[Exercise brief] Transcribe the listing below only from the line with "blue box: 1 -> 4" up to and including the line with "white box: 2 -> 3".

[Records shown]
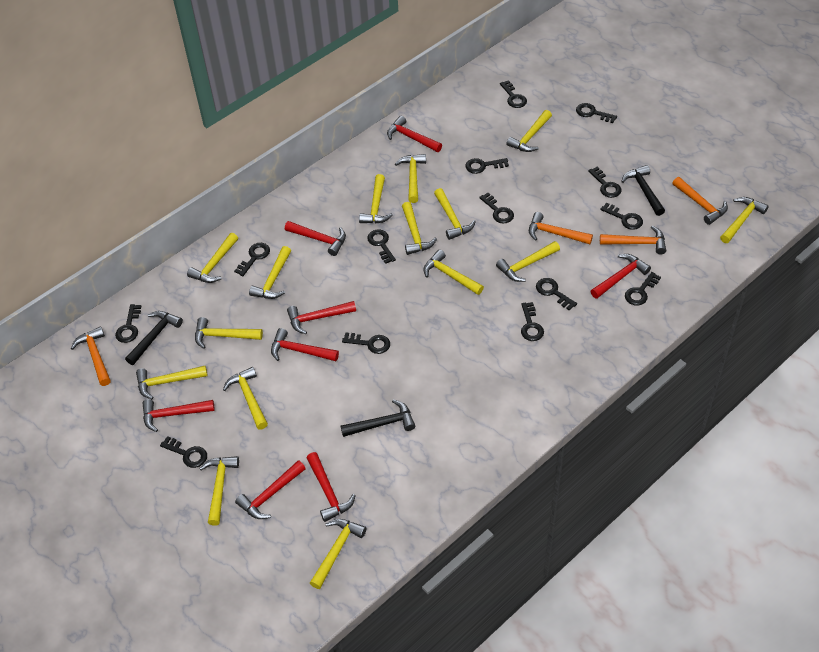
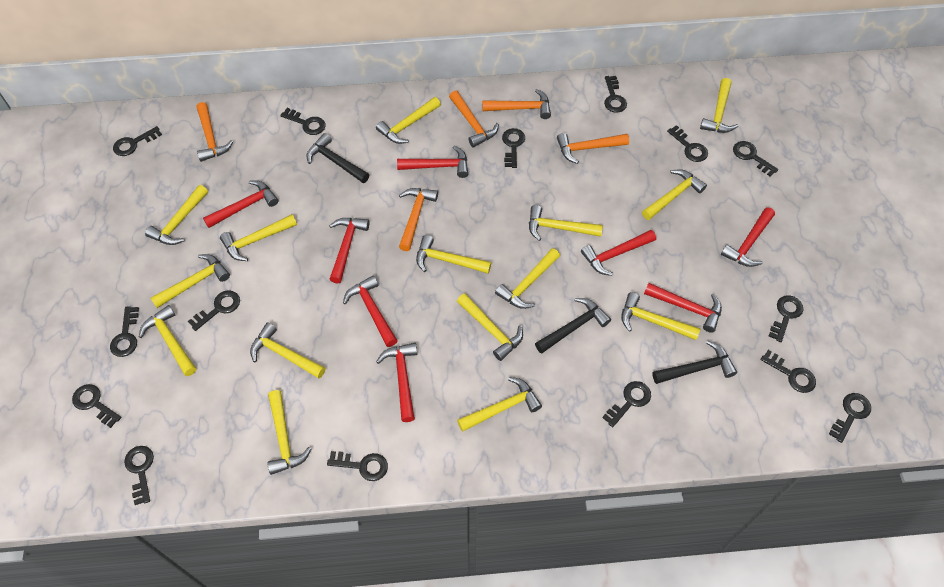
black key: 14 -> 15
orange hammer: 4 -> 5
==
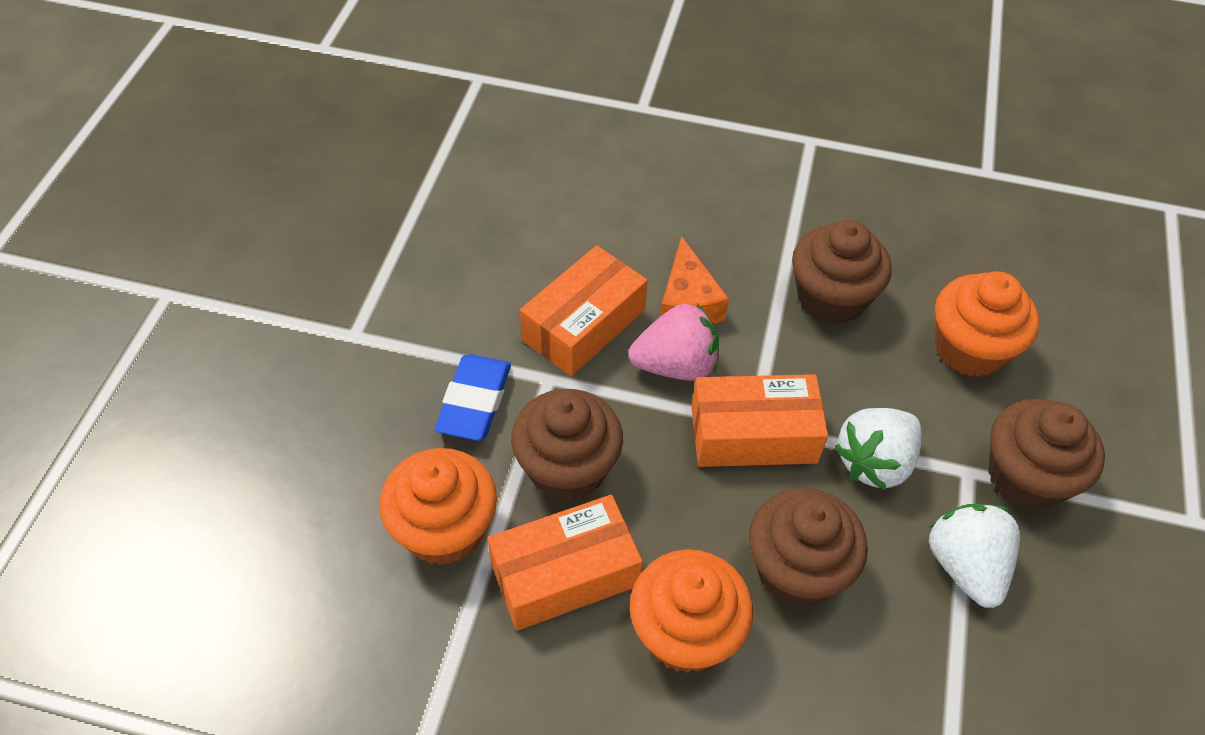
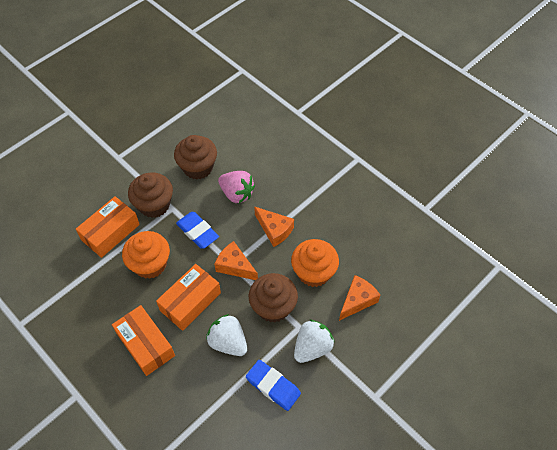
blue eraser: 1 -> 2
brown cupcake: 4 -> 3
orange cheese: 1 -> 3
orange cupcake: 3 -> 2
--
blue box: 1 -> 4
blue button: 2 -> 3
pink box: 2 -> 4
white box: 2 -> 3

[Answer below]
blue box: 1 -> 4
blue button: 2 -> 3
pink box: 2 -> 4
white box: 2 -> 3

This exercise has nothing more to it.